= Beginning of Section =

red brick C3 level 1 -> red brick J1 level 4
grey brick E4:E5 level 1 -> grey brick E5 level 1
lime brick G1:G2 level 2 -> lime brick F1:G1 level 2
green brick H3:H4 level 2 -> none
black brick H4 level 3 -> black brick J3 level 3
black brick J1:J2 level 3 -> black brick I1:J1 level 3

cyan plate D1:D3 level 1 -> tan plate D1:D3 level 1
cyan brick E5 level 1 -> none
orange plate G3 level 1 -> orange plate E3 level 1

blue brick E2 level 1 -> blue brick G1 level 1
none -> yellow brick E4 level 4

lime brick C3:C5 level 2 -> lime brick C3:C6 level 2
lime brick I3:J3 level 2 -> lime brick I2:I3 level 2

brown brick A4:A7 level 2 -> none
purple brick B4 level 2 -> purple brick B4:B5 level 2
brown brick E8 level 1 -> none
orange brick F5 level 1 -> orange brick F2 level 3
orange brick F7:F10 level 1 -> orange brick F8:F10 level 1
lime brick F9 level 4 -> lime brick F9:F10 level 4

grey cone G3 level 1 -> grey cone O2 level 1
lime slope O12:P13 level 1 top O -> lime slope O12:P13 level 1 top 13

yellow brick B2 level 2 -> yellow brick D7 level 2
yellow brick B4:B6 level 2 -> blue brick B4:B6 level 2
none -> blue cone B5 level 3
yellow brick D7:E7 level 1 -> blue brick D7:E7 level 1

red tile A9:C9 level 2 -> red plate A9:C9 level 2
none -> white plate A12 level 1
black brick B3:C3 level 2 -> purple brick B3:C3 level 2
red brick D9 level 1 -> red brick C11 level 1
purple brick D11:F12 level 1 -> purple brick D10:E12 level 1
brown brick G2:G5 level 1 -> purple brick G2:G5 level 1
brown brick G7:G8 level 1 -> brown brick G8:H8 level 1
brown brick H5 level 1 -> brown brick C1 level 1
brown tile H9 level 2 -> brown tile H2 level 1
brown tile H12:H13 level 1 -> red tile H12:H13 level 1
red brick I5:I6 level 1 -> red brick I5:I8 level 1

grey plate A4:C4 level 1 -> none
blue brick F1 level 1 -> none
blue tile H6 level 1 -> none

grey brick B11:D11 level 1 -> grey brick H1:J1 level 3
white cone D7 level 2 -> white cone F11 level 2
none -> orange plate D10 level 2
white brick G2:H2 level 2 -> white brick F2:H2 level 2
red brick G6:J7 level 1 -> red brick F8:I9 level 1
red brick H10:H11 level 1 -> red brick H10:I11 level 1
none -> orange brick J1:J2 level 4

= End of Section =

- _PROMPT_
Scan the entries for lines with the string "grey". Report only how many there are.

- _ANSWER BELOW_
4